## [Data]
------------------------------------------------------------------------
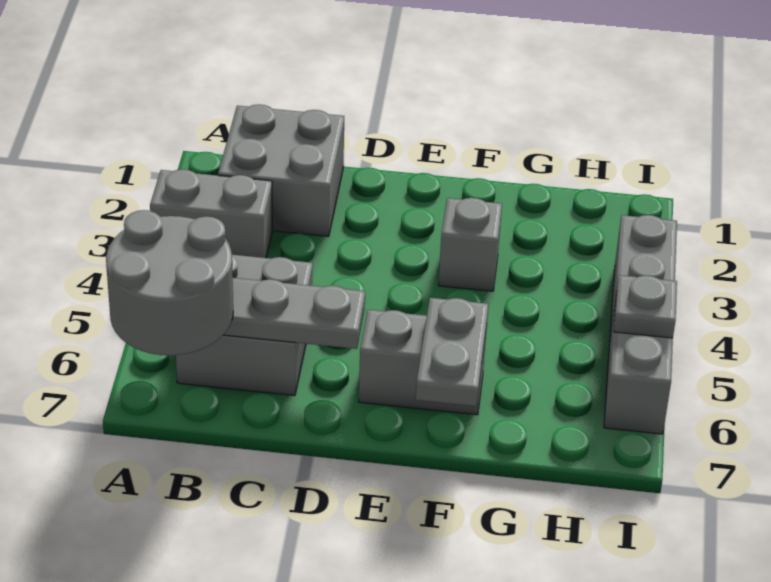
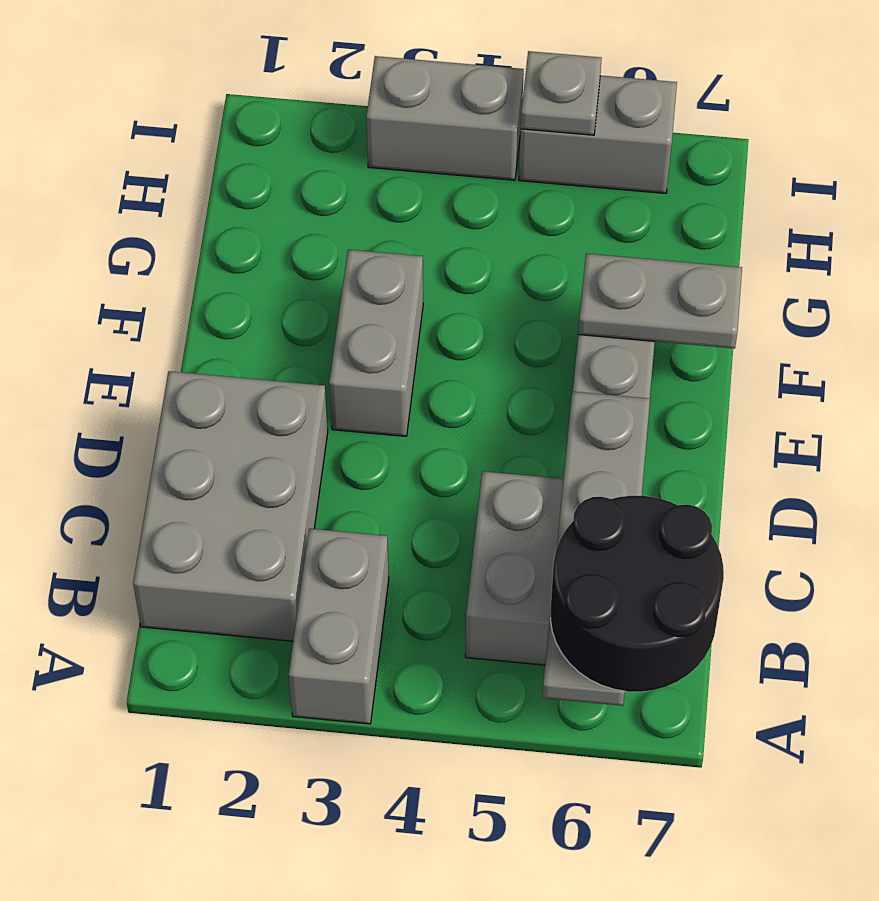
grey round brick A6:B7 level 3 -> black round brick A6:B7 level 3
grey brick B1:C2 level 1 -> grey brick B1:D2 level 1
grey brick F3 level 1 -> grey brick E3:F3 level 1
------------------------------------------------------------------------
## [Task]
Print the listing verbatim, images excluded.

## [Task solution]
grey round brick A6:B7 level 3 -> black round brick A6:B7 level 3
grey brick B1:C2 level 1 -> grey brick B1:D2 level 1
grey brick F3 level 1 -> grey brick E3:F3 level 1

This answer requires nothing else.